◆ **Work to be completed**
Print, unchanged, the line containing "C4: none -> 150nF (+12V, SIG6)" along with all lines that follow it to the end of the listing.

◆ **Provided records**
####################

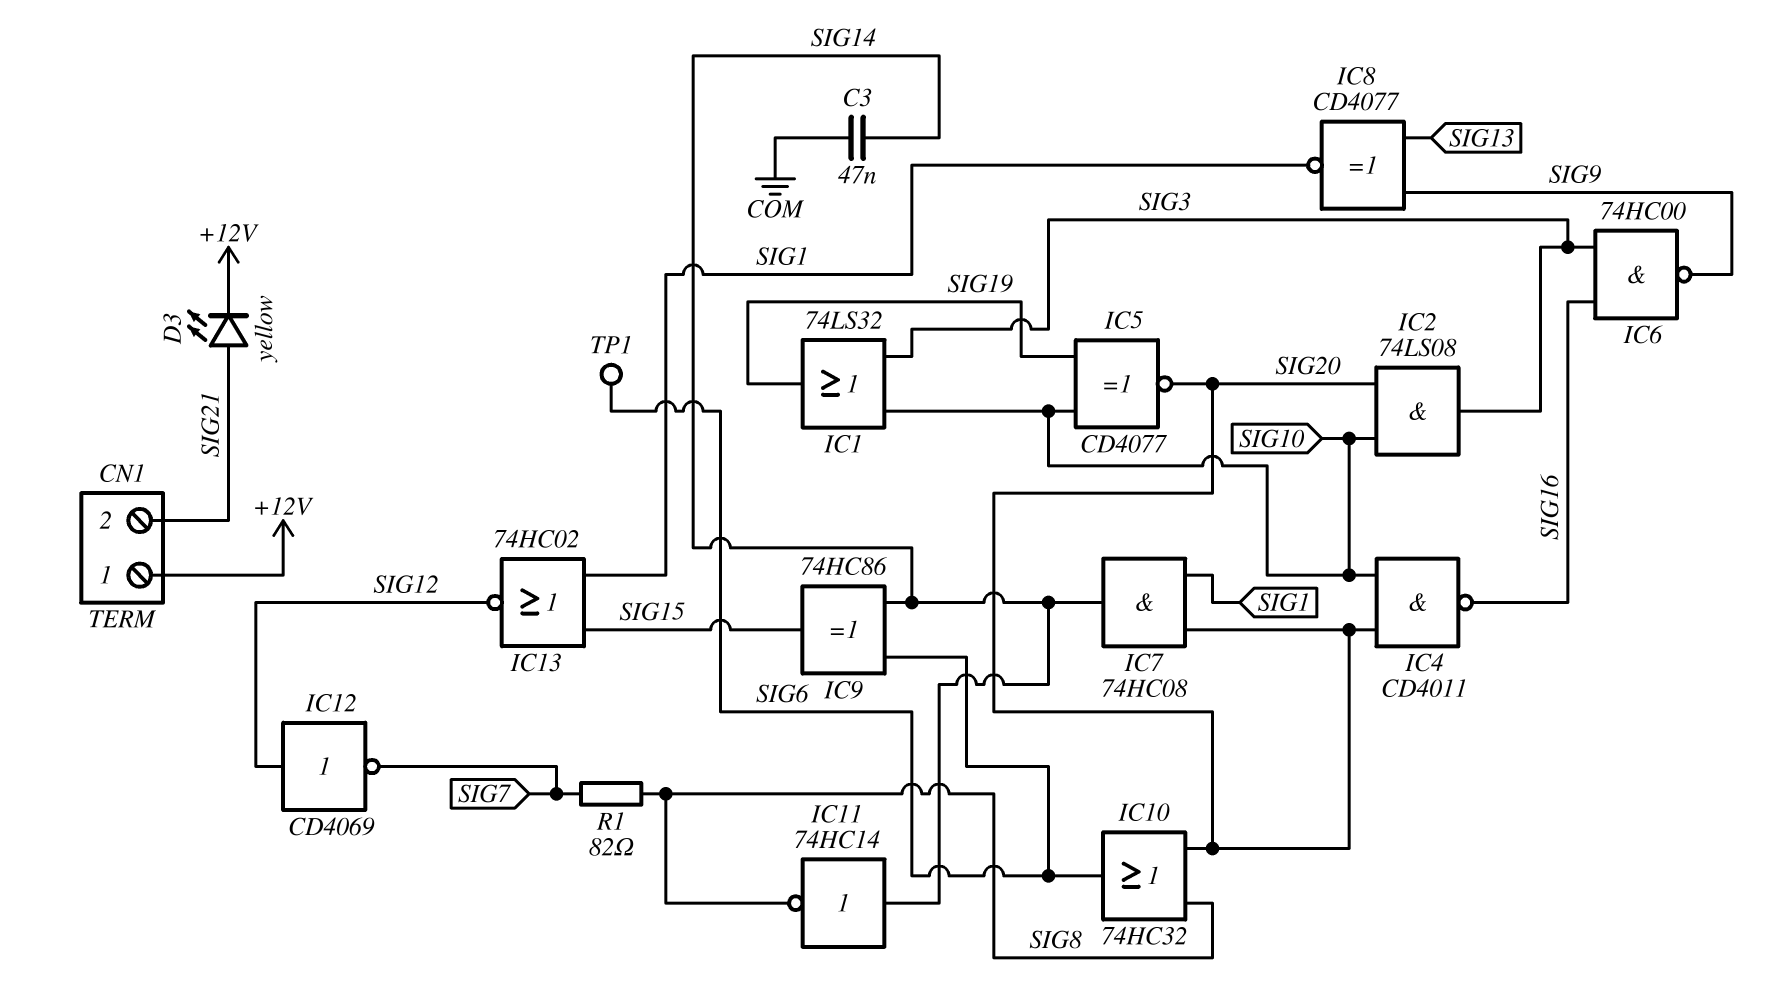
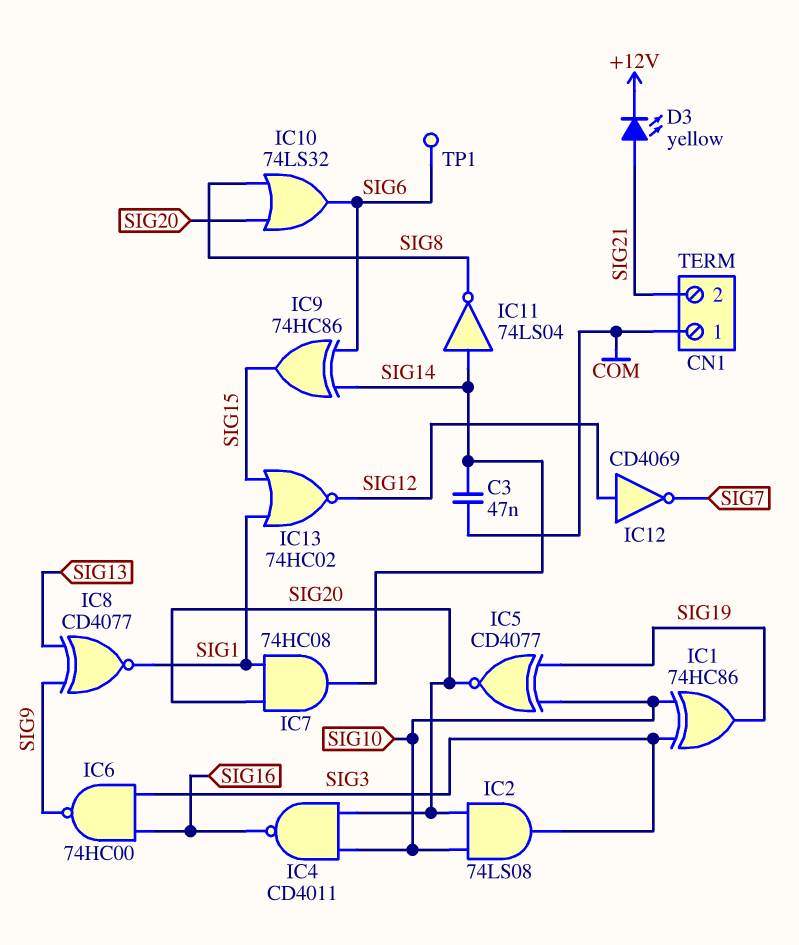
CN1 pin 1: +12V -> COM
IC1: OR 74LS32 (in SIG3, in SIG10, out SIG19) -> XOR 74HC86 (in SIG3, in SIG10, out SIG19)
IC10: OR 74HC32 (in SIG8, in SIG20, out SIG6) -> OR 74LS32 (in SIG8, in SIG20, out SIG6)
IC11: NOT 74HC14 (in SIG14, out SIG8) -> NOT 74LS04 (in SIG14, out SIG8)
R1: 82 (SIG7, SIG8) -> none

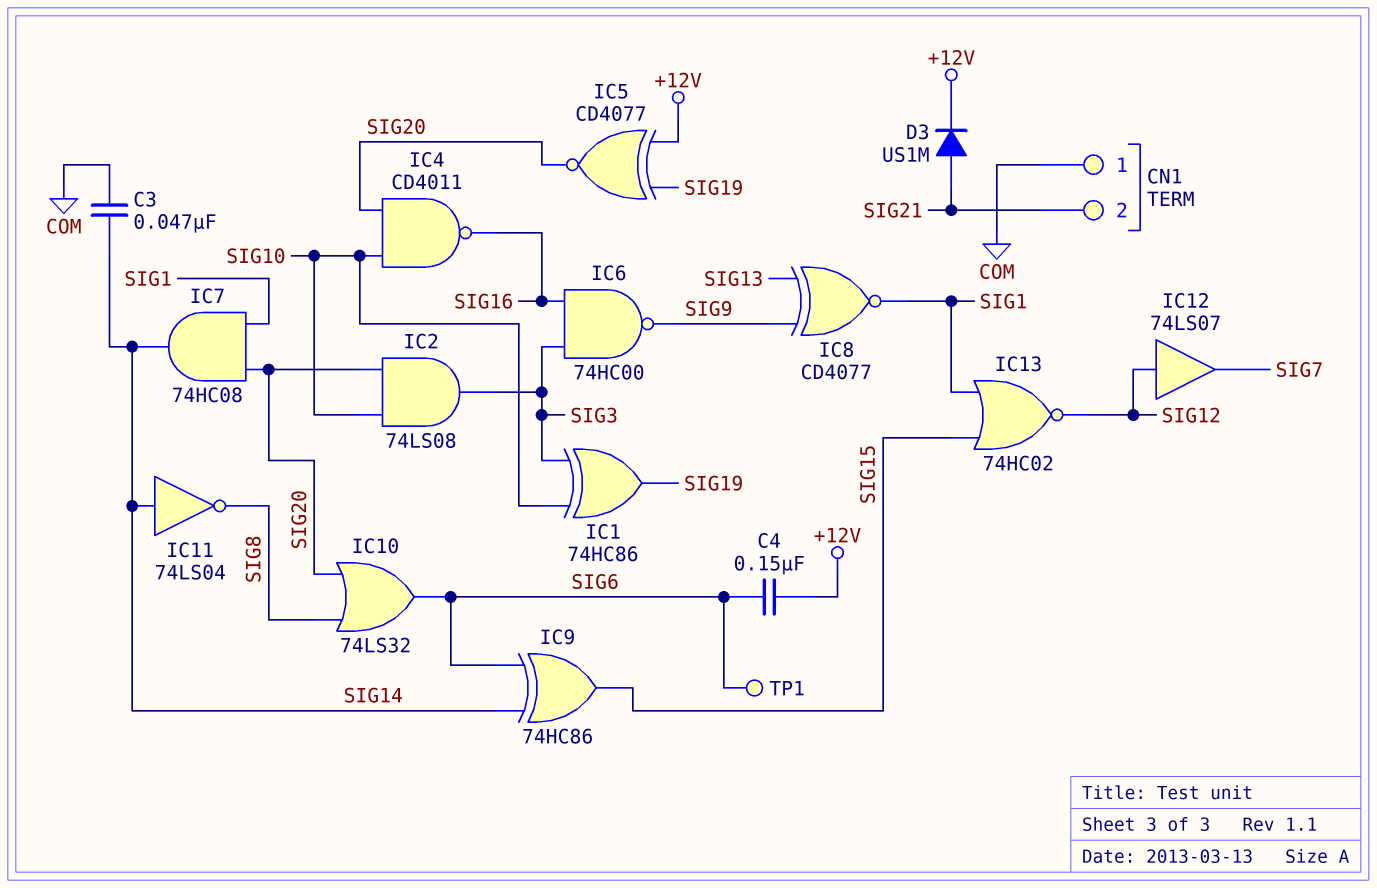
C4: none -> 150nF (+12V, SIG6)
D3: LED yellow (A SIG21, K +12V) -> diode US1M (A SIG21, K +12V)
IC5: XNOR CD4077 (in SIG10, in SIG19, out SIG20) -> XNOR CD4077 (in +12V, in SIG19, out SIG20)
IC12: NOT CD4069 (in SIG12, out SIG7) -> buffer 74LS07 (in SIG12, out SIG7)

####################

◆ **Answer section**
C4: none -> 150nF (+12V, SIG6)
D3: LED yellow (A SIG21, K +12V) -> diode US1M (A SIG21, K +12V)
IC5: XNOR CD4077 (in SIG10, in SIG19, out SIG20) -> XNOR CD4077 (in +12V, in SIG19, out SIG20)
IC12: NOT CD4069 (in SIG12, out SIG7) -> buffer 74LS07 (in SIG12, out SIG7)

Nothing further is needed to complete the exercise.